→ Your instructions: Would you restate all of the entries verbatim, minus any images?

→ Records:
********

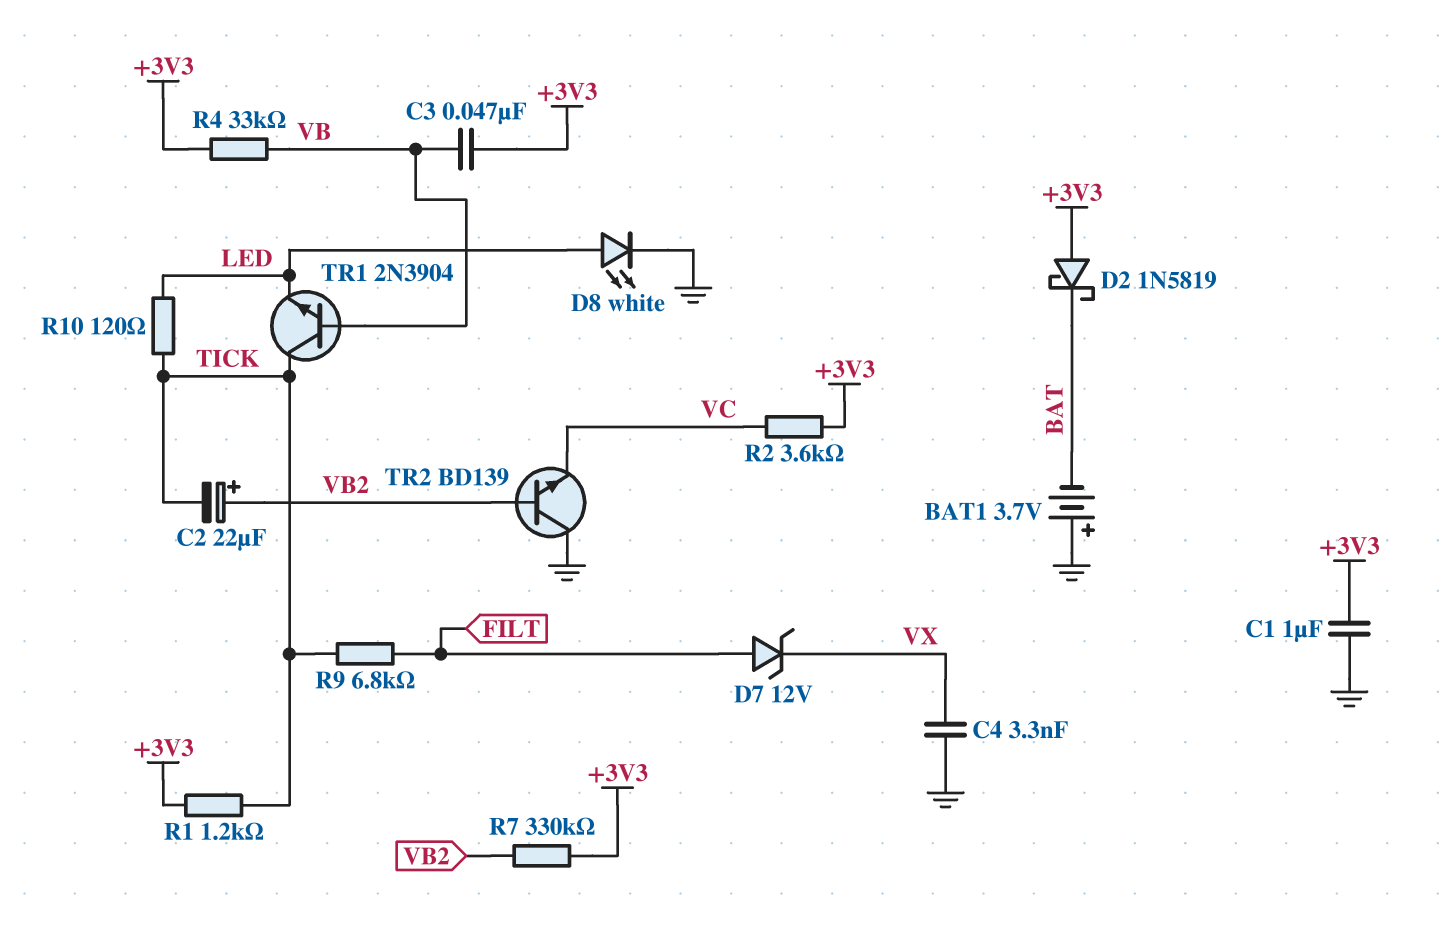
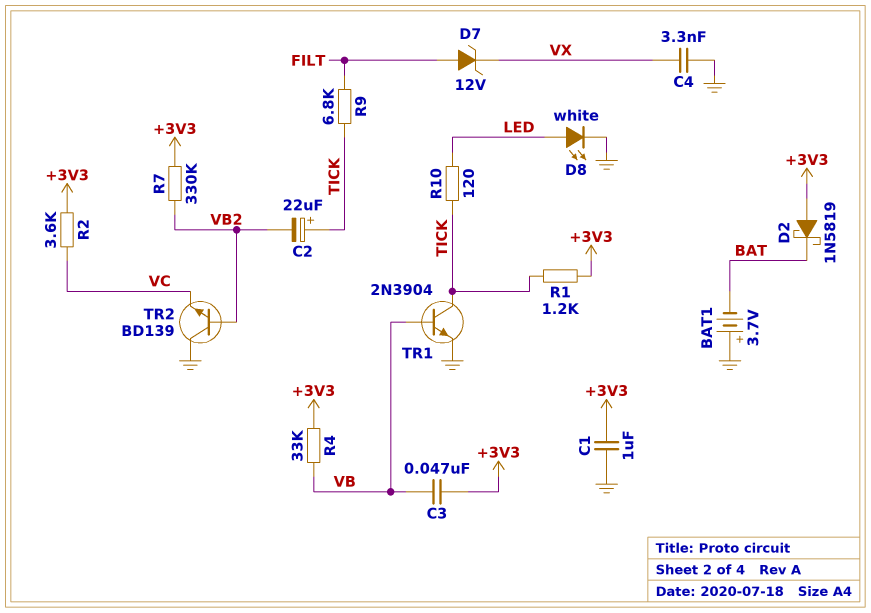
C2: 22uF (plus VB2, minus TICK) -> 22uF (plus TICK, minus VB2)
TR1: NPN 2N3904 (B VB, C TICK, E LED) -> NPN 2N3904 (B VB, C TICK, E GND)

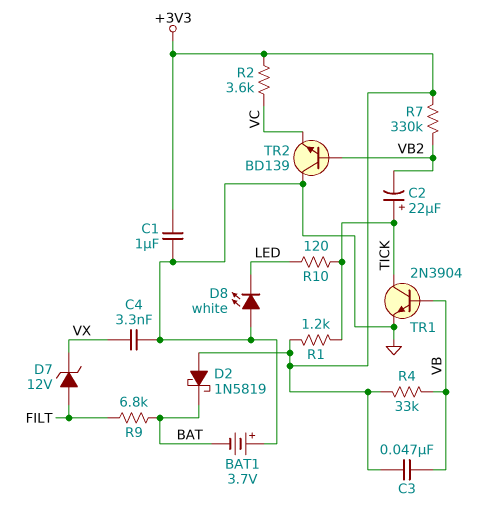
D8: LED white (A LED, K GND) -> LED white (A GND, K LED)
R9: 6.8k (FILT, TICK) -> 6.8k (BAT, FILT)

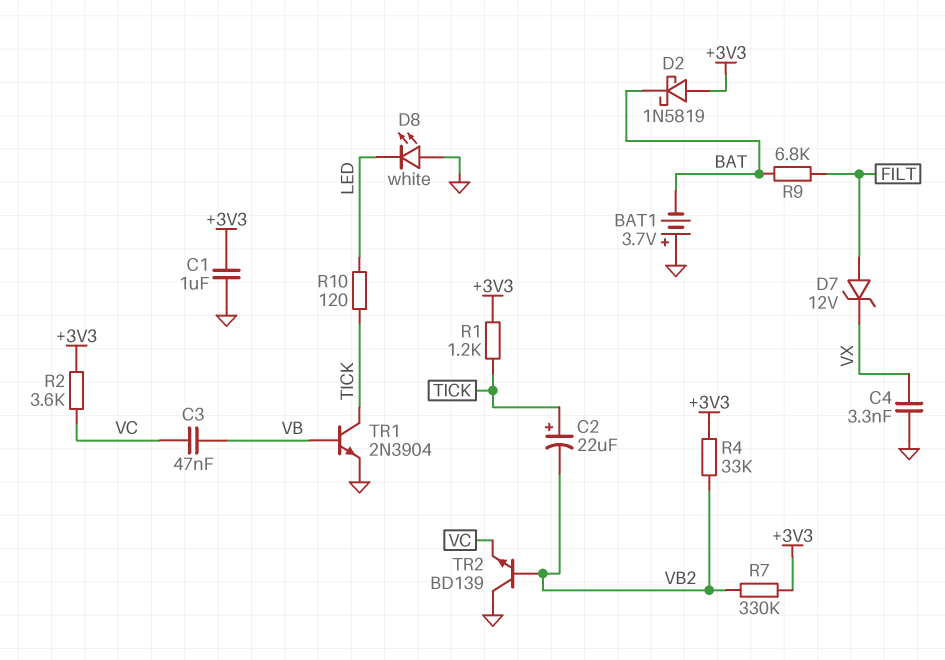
C3: 47nF (+3V3, VB) -> 47nF (VB, VC)
R4: 33k (+3V3, VB) -> 33k (+3V3, VB2)

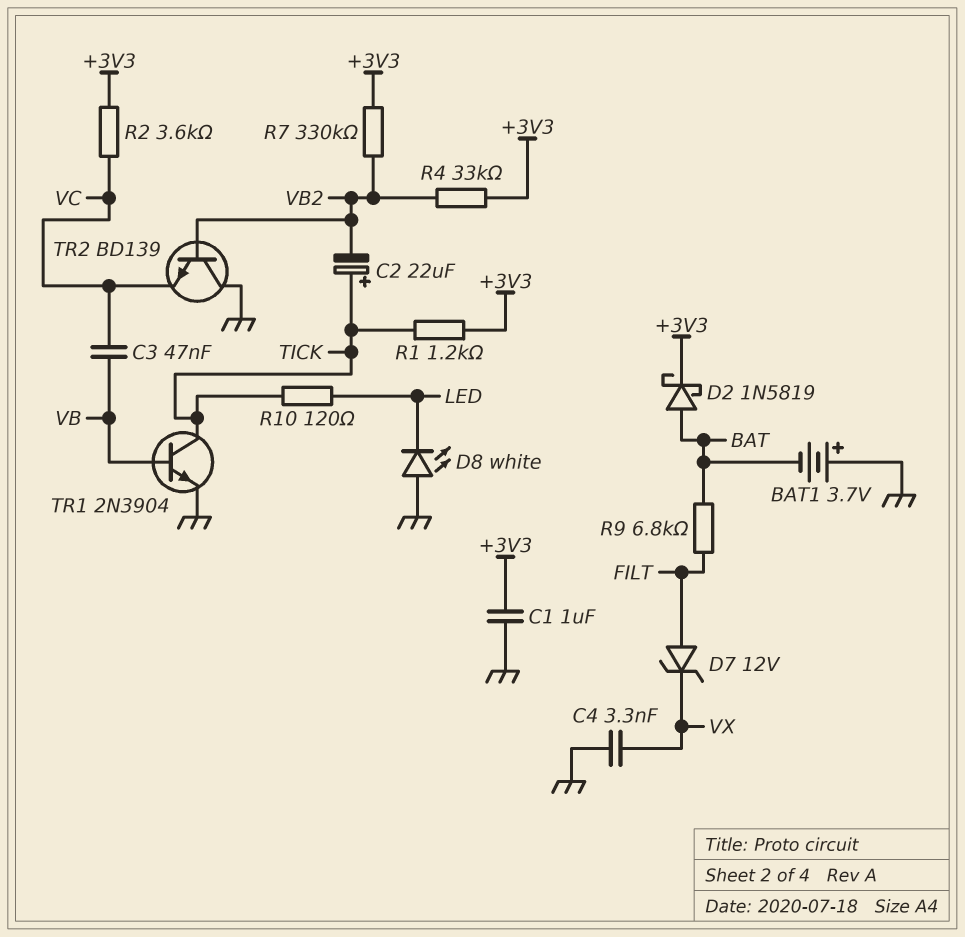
D2: schottky 1N5819 (A +3V3, K BAT) -> schottky 1N5819 (A BAT, K +3V3)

********

→ Output for this exercise:
C2: 22uF (plus VB2, minus TICK) -> 22uF (plus TICK, minus VB2)
TR1: NPN 2N3904 (B VB, C TICK, E LED) -> NPN 2N3904 (B VB, C TICK, E GND)

D8: LED white (A LED, K GND) -> LED white (A GND, K LED)
R9: 6.8k (FILT, TICK) -> 6.8k (BAT, FILT)

C3: 47nF (+3V3, VB) -> 47nF (VB, VC)
R4: 33k (+3V3, VB) -> 33k (+3V3, VB2)

D2: schottky 1N5819 (A +3V3, K BAT) -> schottky 1N5819 (A BAT, K +3V3)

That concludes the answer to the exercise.